WHAT YOU SHOULD DO> Search the material for lines containing the word "left", and copy each one.

RECORDED INFORMATION>
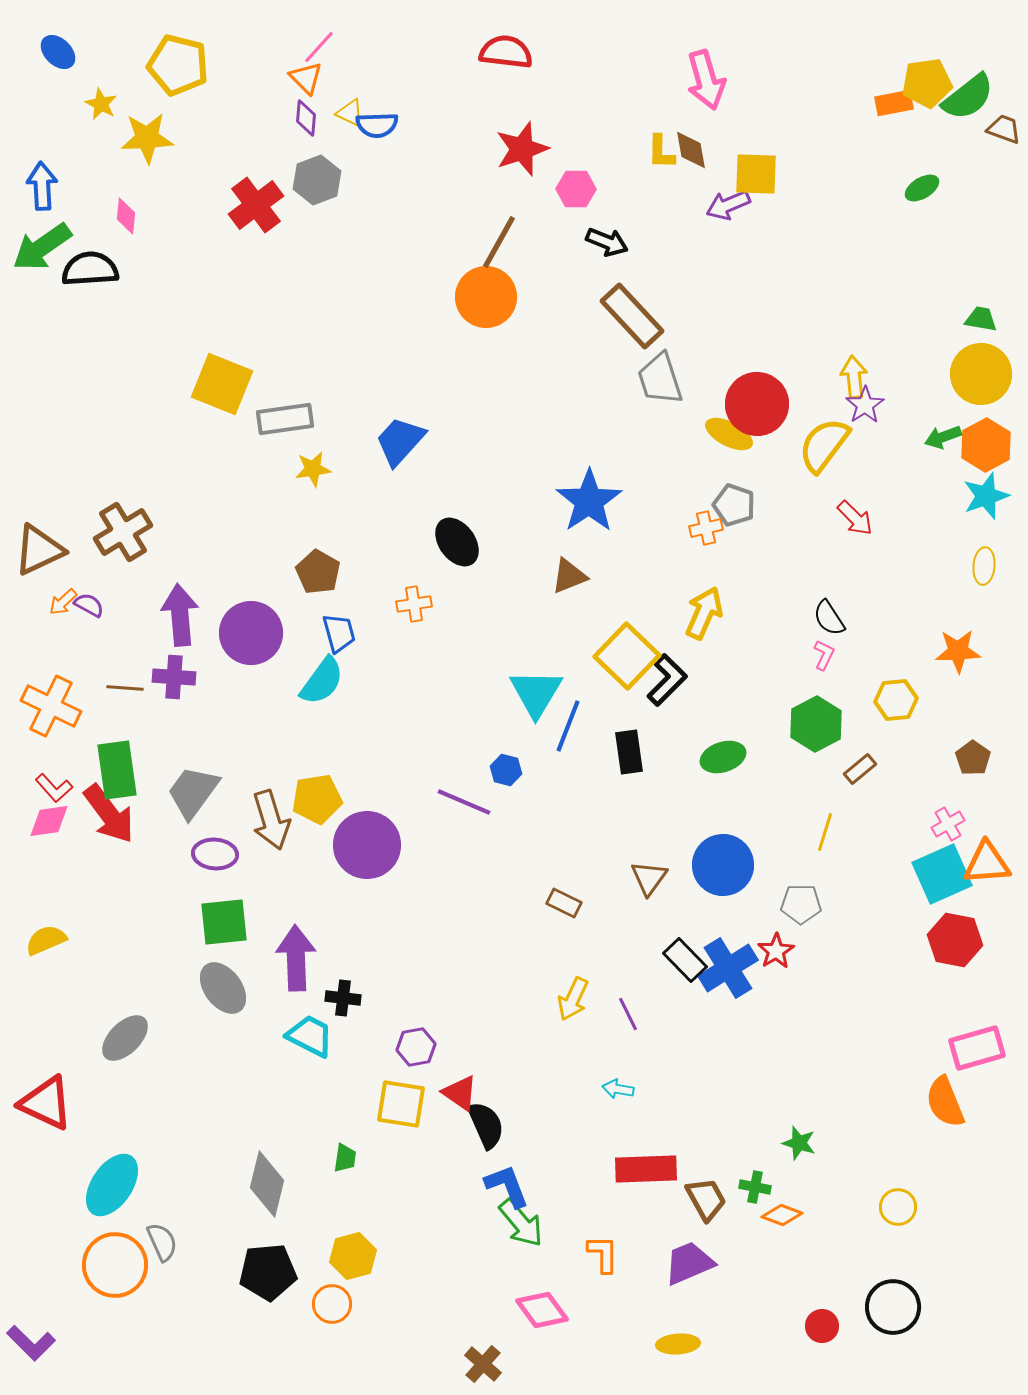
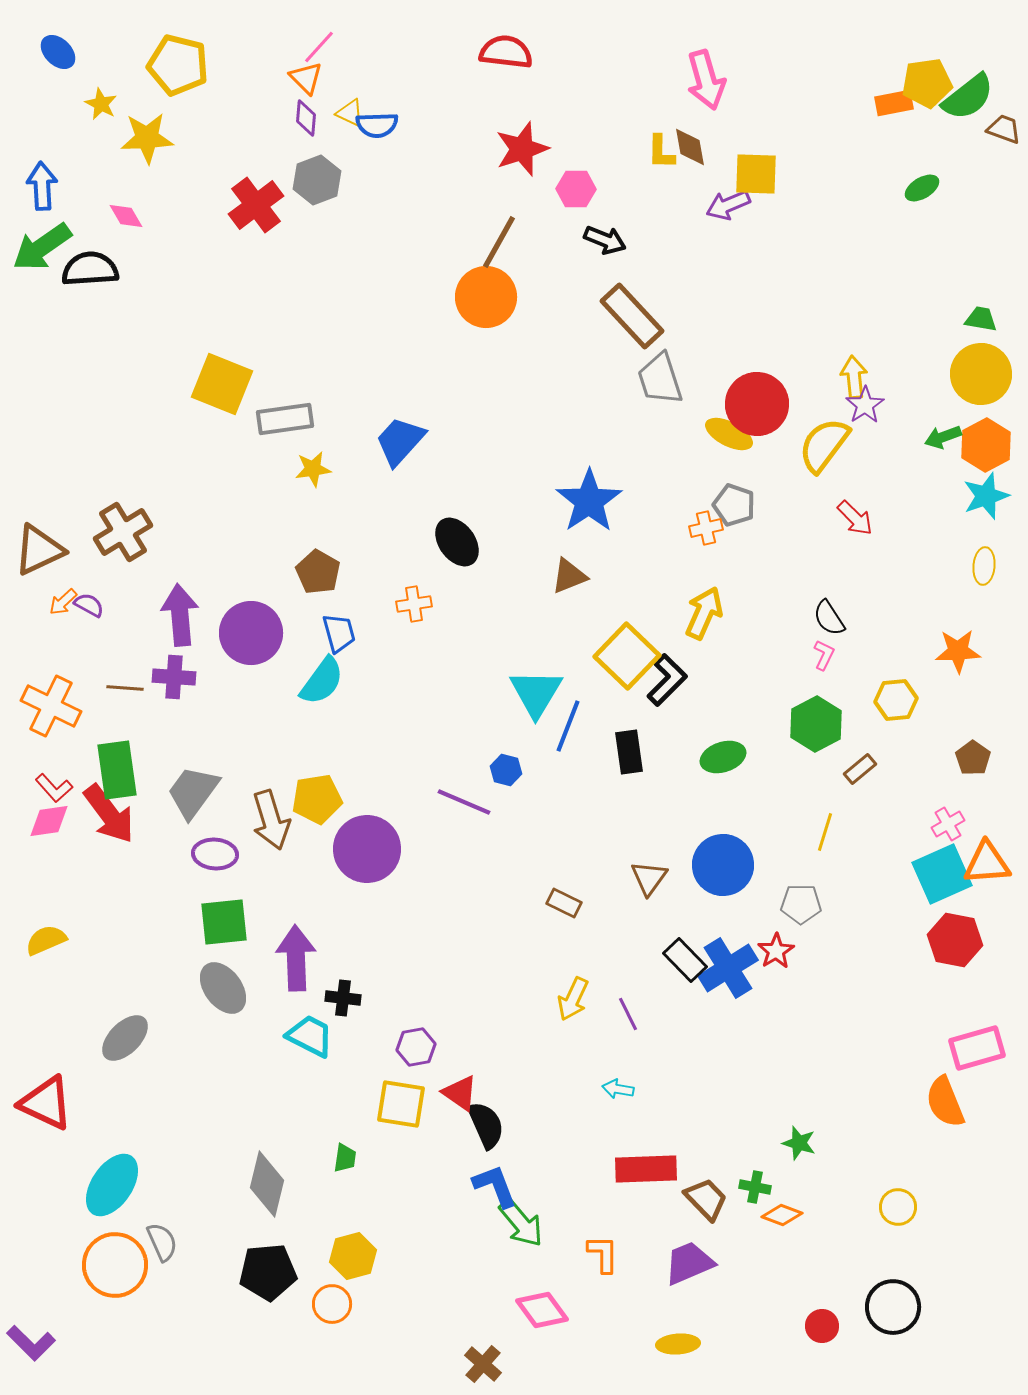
brown diamond at (691, 150): moved 1 px left, 3 px up
pink diamond at (126, 216): rotated 36 degrees counterclockwise
black arrow at (607, 242): moved 2 px left, 2 px up
purple circle at (367, 845): moved 4 px down
blue L-shape at (507, 1186): moved 12 px left
brown trapezoid at (706, 1199): rotated 15 degrees counterclockwise
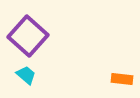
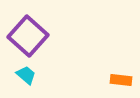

OUTPUT FOR THIS TASK>
brown diamond at (691, 150): moved 1 px left, 3 px up
black arrow at (607, 242): moved 2 px left, 2 px up
blue L-shape at (507, 1186): moved 12 px left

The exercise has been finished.